• Goal of the exercise: Could you set down the lines below, from the one containing "chair: (460, 191) -> (97, 542), turned 180" through the final line, exactly as written?

====== Data shown

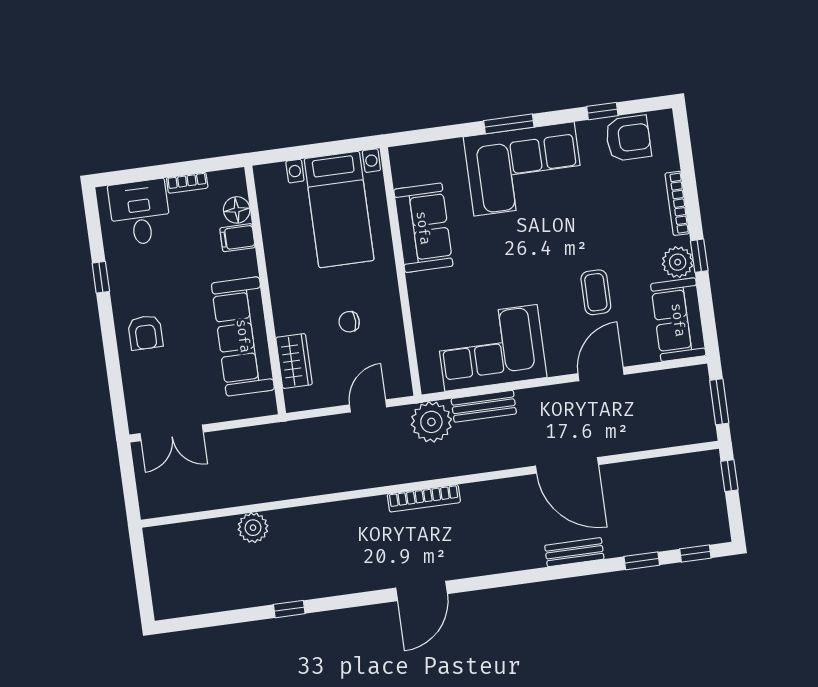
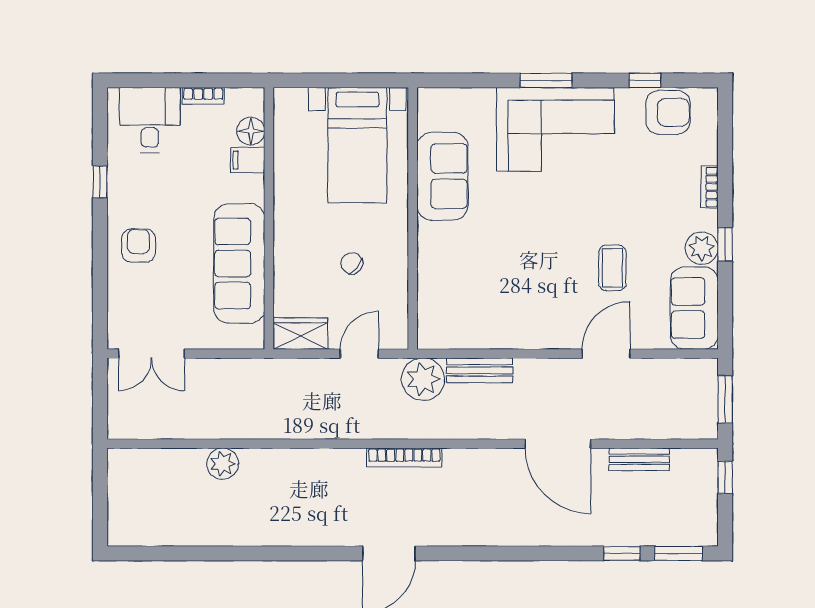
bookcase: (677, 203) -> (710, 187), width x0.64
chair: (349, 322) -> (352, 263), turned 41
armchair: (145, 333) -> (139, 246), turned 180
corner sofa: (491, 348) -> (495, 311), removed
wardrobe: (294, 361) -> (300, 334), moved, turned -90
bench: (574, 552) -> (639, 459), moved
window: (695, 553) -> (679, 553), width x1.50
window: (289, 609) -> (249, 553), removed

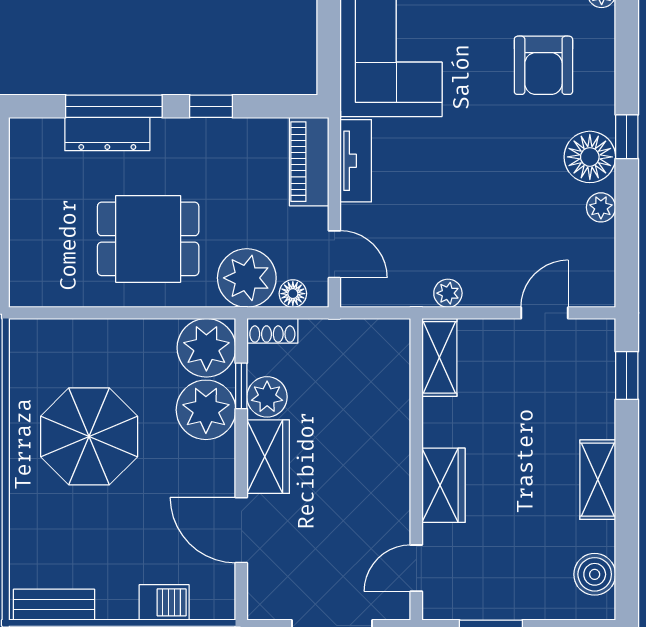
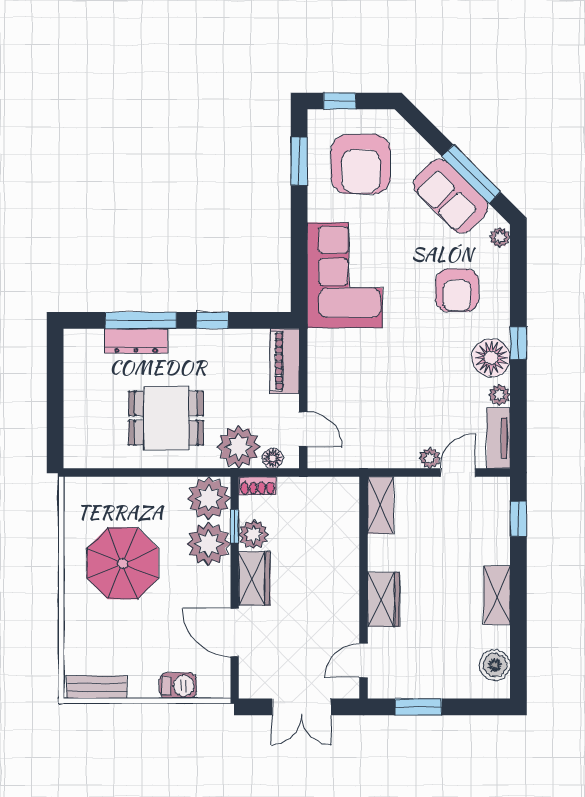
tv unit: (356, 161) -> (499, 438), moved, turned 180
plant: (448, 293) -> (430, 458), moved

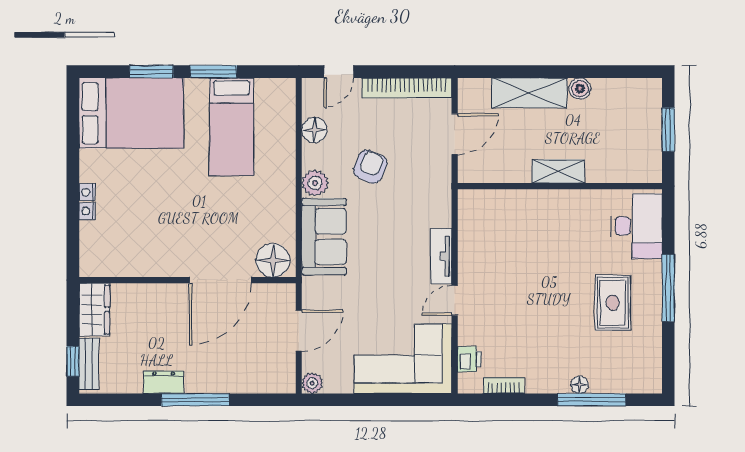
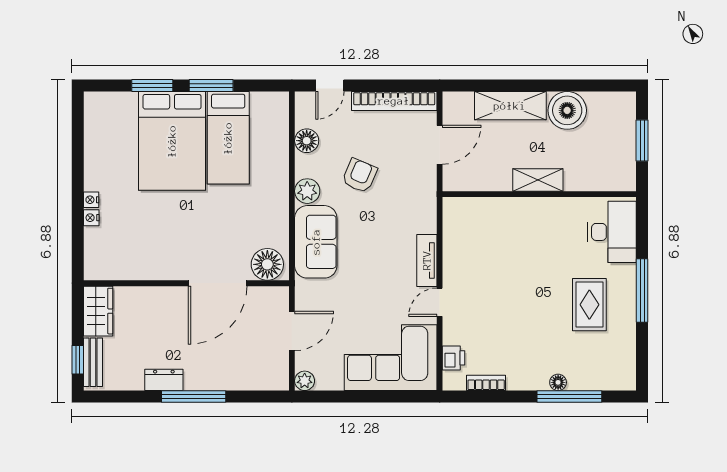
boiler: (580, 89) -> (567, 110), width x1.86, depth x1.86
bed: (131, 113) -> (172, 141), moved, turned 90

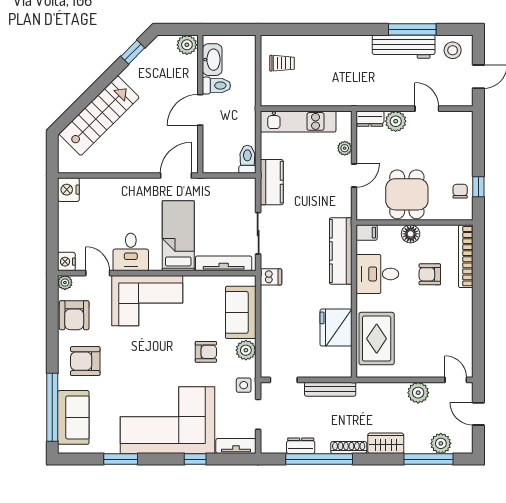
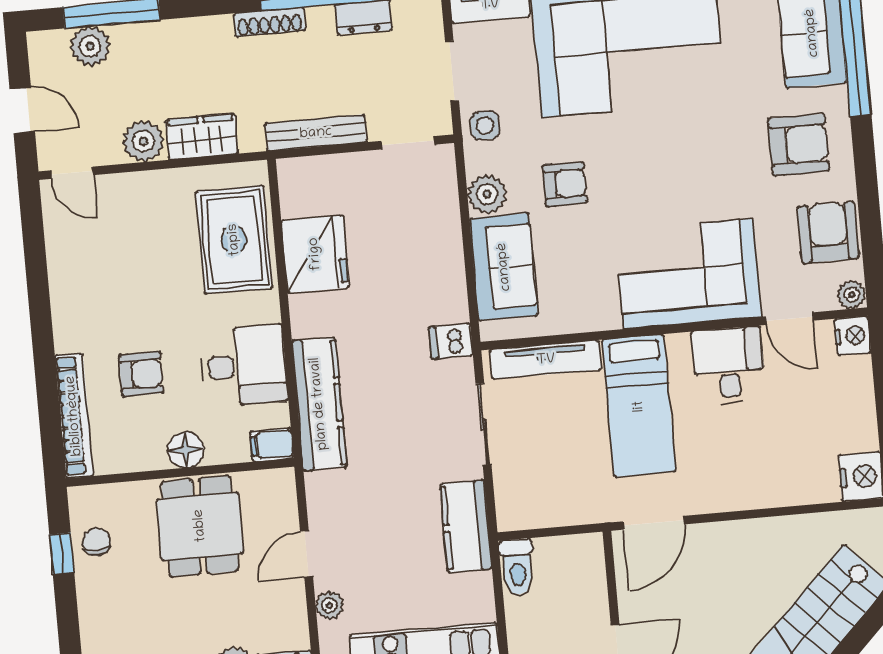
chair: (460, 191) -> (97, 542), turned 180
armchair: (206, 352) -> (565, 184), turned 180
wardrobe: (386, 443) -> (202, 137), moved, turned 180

============

• Your response:
chair: (460, 191) -> (97, 542), turned 180
armchair: (206, 352) -> (565, 184), turned 180
wardrobe: (386, 443) -> (202, 137), moved, turned 180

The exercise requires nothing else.